┌─ RECORD SET
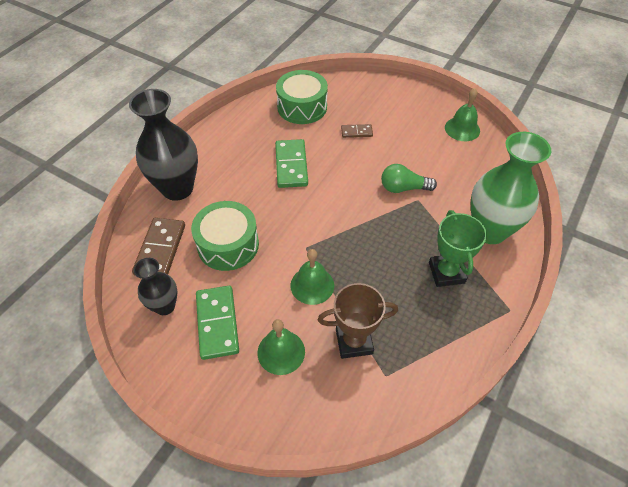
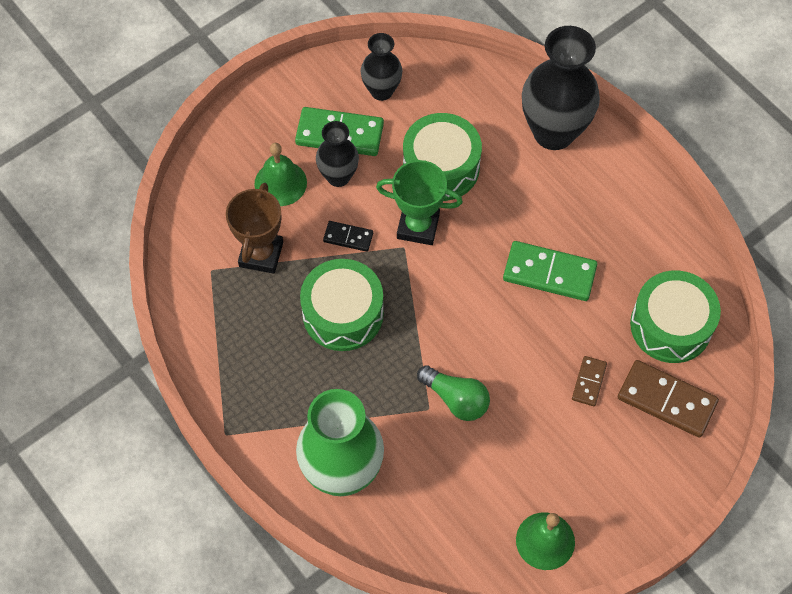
camera: 110 degrees right, 10 degrees up
(160, 249) = (461, 98): brown domino -> brown domino (667, 400)
(259, 310) = (338, 176): none -> black vase
(312, 285) = (348, 237): green bell -> black domino
(376, 268) = (343, 313): none -> green drum
(403, 188) = (456, 399): green light bulb -> green light bulb turned 105 degrees clockwise
(446, 273) = (303, 388): green trophy -> green trophy (418, 226)

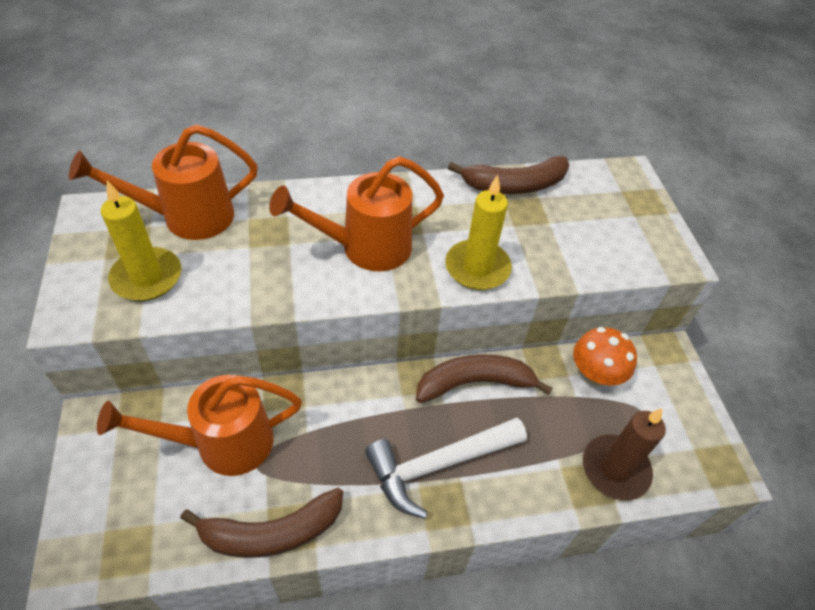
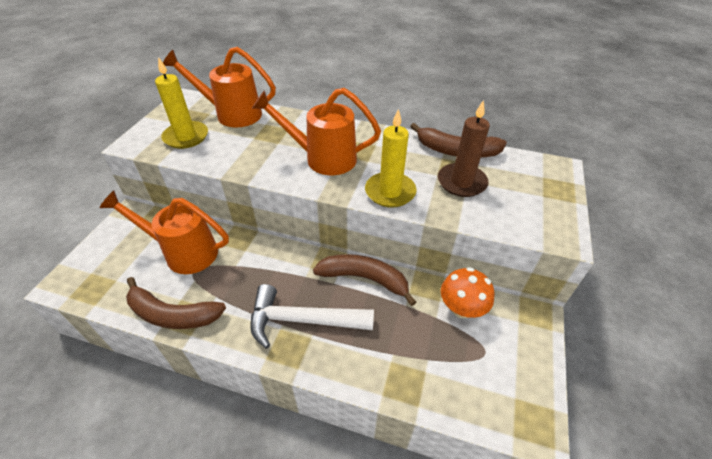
camera: 30 degrees right, 5 degrees down
(615, 469) = (434, 382): brown candle -> brown candle (461, 182)

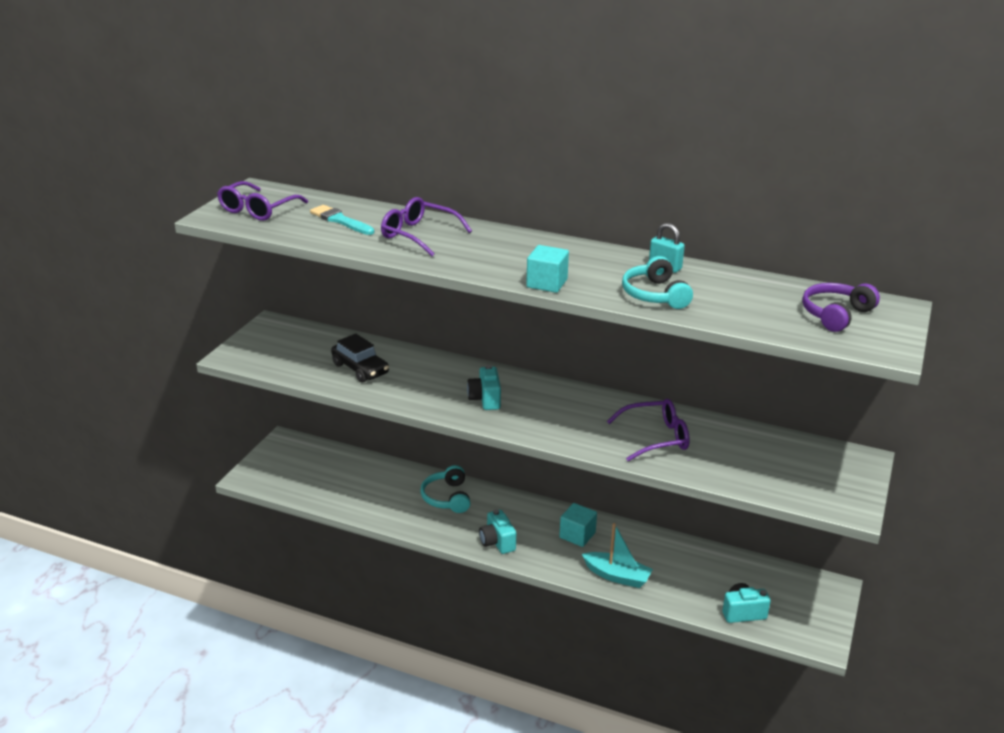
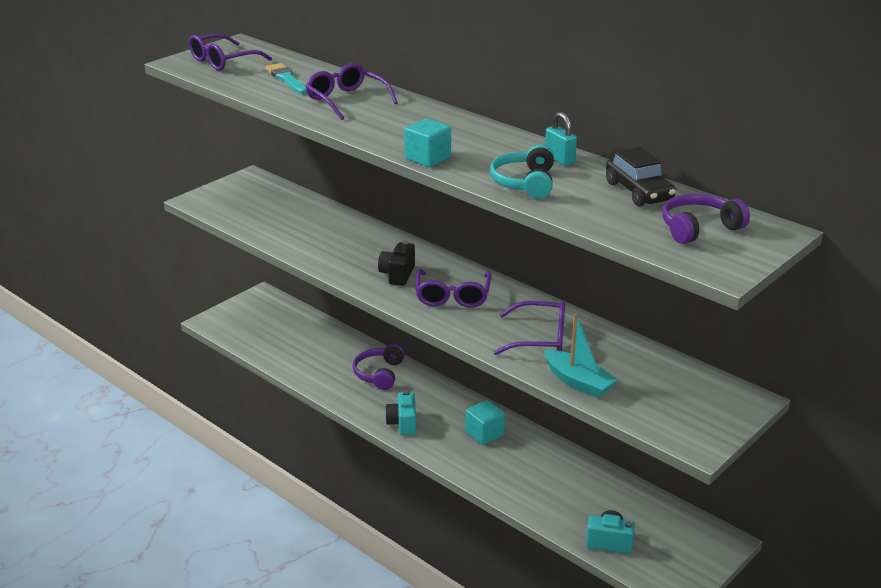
camera: 20 degrees right, 0 degrees up
(360, 369) = (301, 229): black car -> black car (639, 191)
(447, 497) = (379, 374): turquoise headphones -> purple headphones
(485, 399) = (397, 275): turquoise camera -> black camera
(550, 411) = (452, 296): none -> purple glasses
(617, 576) = (501, 479): turquoise boat -> turquoise boat (578, 382)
└─
INSTRUCTIONS FOR THE TASK — All entries above should be printed exactly, though without their pictures.

ANSWER TO THIS TASK —
camera: 110 degrees right, 10 degrees up
(160, 249) = (461, 98): brown domino -> brown domino (667, 400)
(259, 310) = (338, 176): none -> black vase
(312, 285) = (348, 237): green bell -> black domino
(376, 268) = (343, 313): none -> green drum
(403, 188) = (456, 399): green light bulb -> green light bulb turned 105 degrees clockwise
(446, 273) = (303, 388): green trophy -> green trophy (418, 226)

camera: 30 degrees right, 5 degrees down
(615, 469) = (434, 382): brown candle -> brown candle (461, 182)

camera: 20 degrees right, 0 degrees up
(360, 369) = (301, 229): black car -> black car (639, 191)
(447, 497) = (379, 374): turquoise headphones -> purple headphones
(485, 399) = (397, 275): turquoise camera -> black camera
(550, 411) = (452, 296): none -> purple glasses
(617, 576) = (501, 479): turquoise boat -> turquoise boat (578, 382)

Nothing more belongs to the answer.